(Spatial reasoning data)

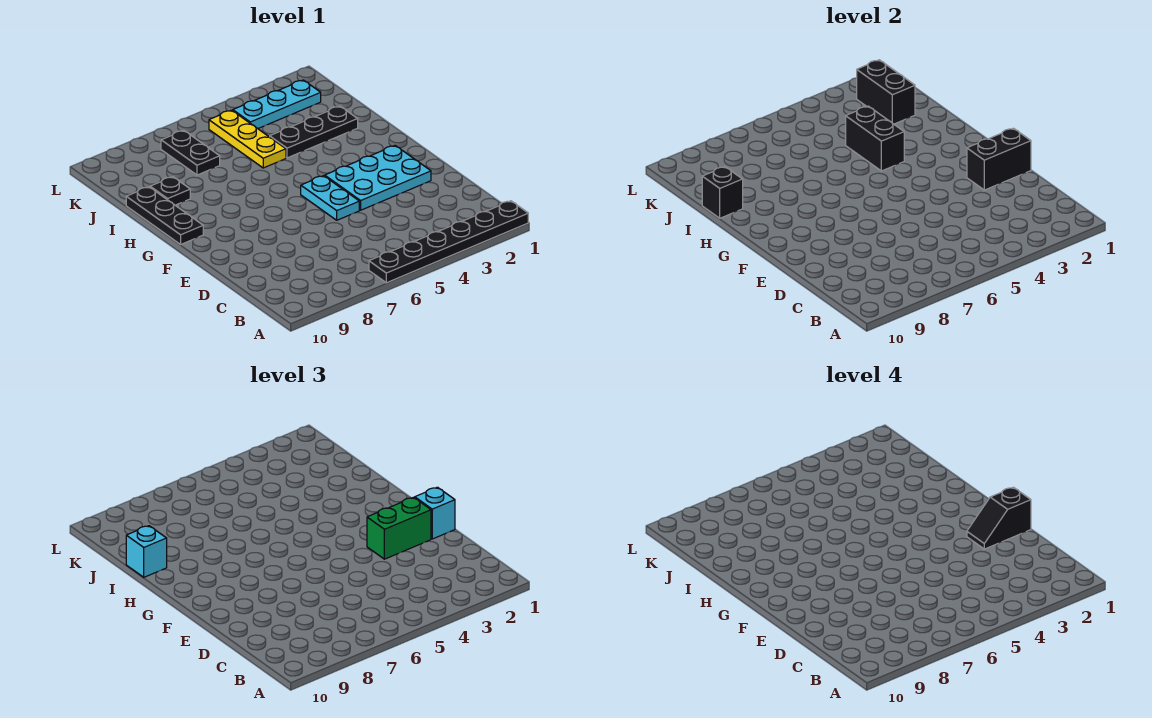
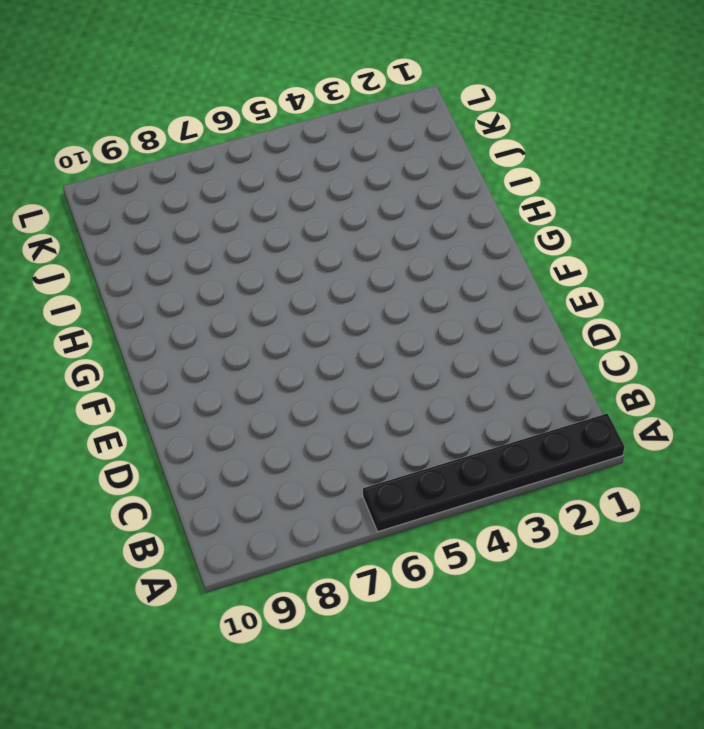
none -> cyan plate E2:F4 level 1
none -> cyan plate E5:F5 level 1
none -> black plate G10:I10 level 1

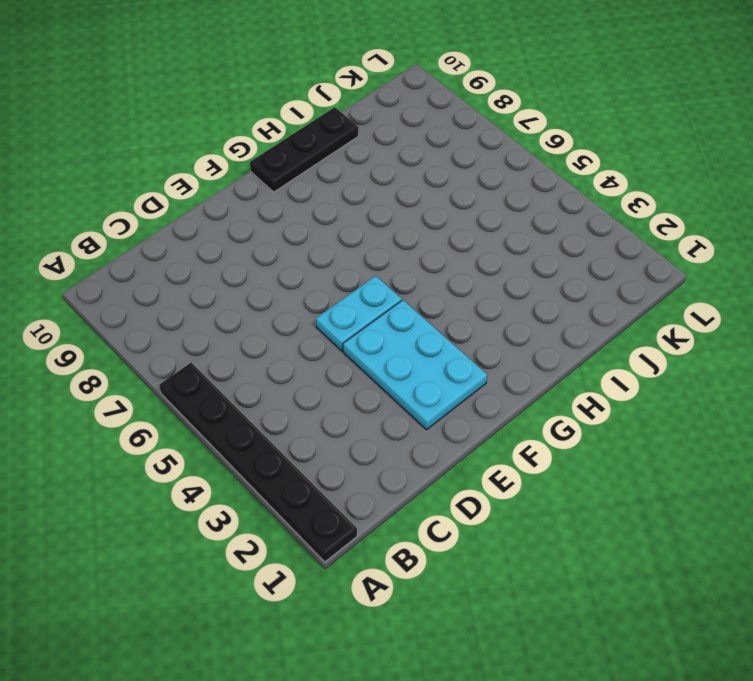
none -> black plate I2:I4 level 1
none -> yellow plate I5:K5 level 1
none -> black plate I9 level 1

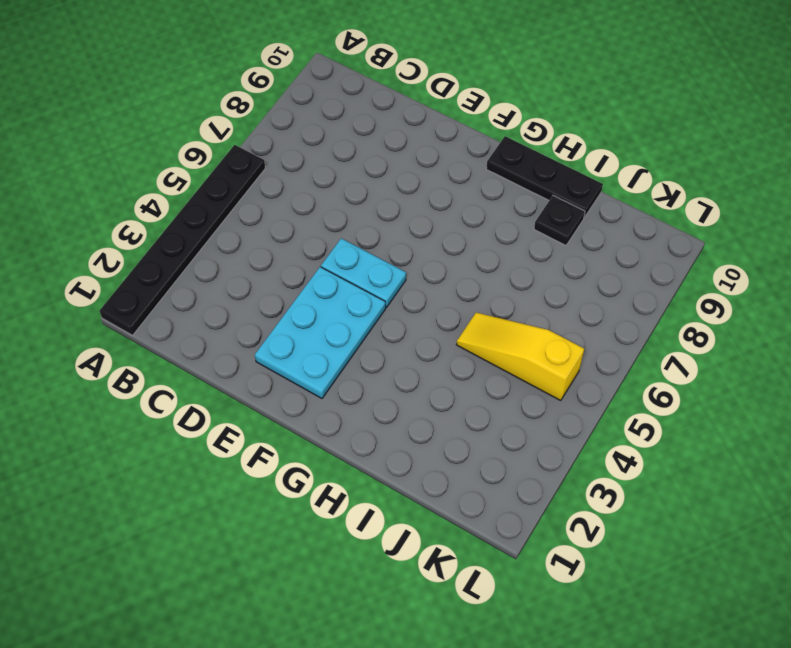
yellow slope I5:K5 level 1 top K -> yellow plate I5:K5 level 1
none -> black plate I2:I4 level 1
none -> black plate J7:K7 level 1
none -> cyan plate K2:K4 level 1

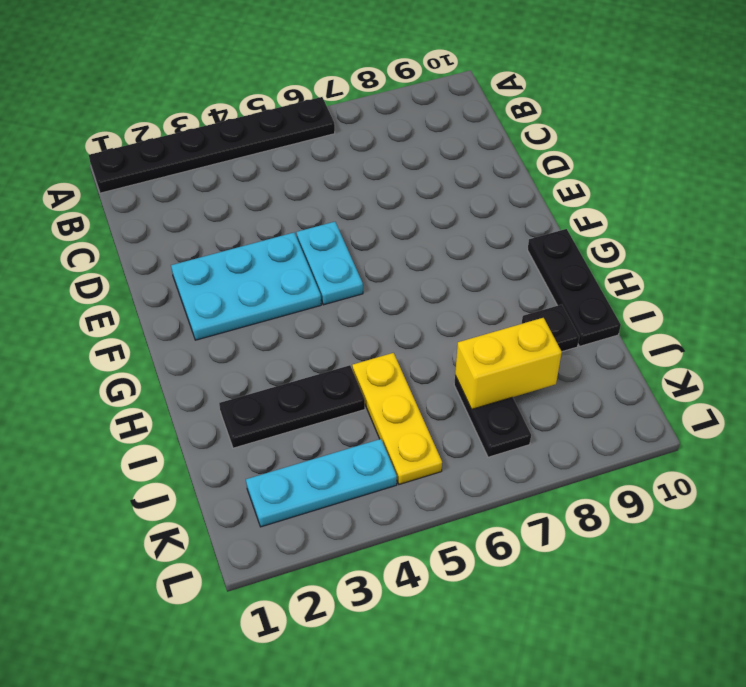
yellow brick J7:J8 level 2 -> none
none -> black brick E1:E2 level 2
none -> black brick H4:I4 level 2
none -> black brick I10 level 2

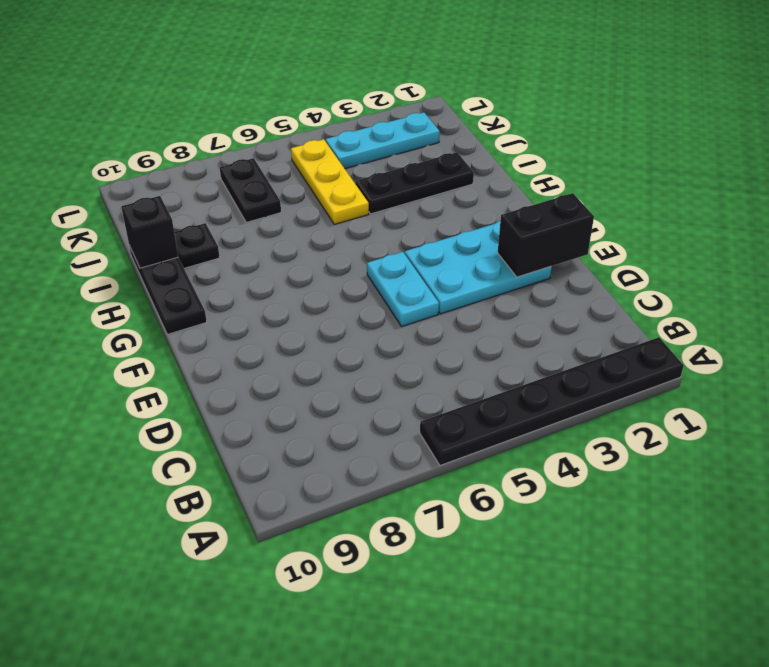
none -> black brick H4:I4 level 2
none -> black brick J2:K2 level 2
none -> cyan brick E1 level 3

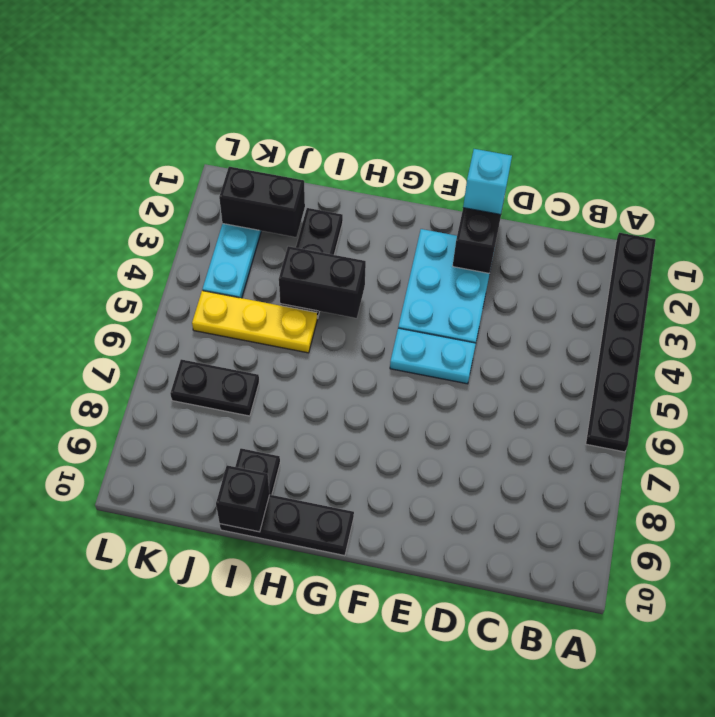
none -> green brick E2:E3 level 3
none -> cyan brick I10 level 3
none -> black slope E1:E2 level 4 top 1

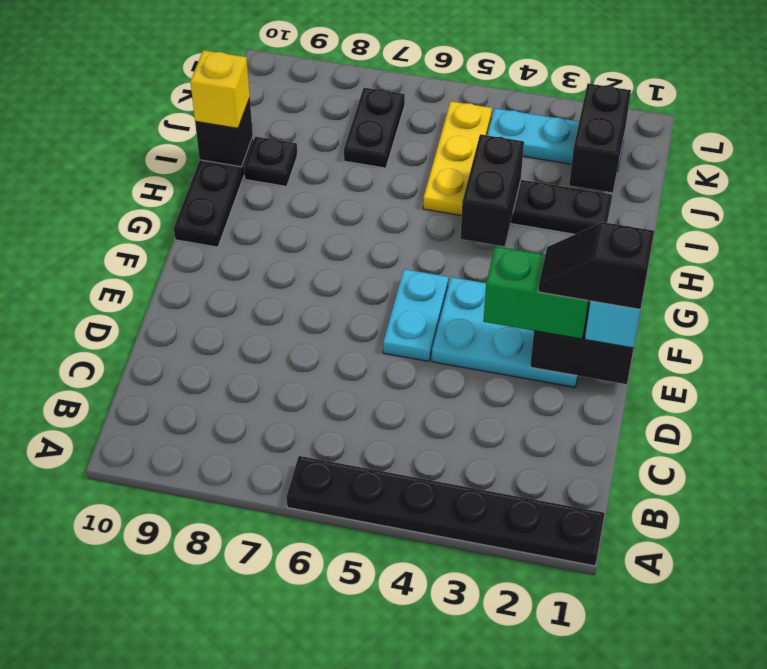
yellow brick I10 level 3 -> cyan brick I10 level 3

[What you have to do]
If a line of the records includes the string "yellow", copy it out.

[Problem solution]
none -> yellow plate I5:K5 level 1
yellow slope I5:K5 level 1 top K -> yellow plate I5:K5 level 1
yellow brick J7:J8 level 2 -> none
yellow brick I10 level 3 -> cyan brick I10 level 3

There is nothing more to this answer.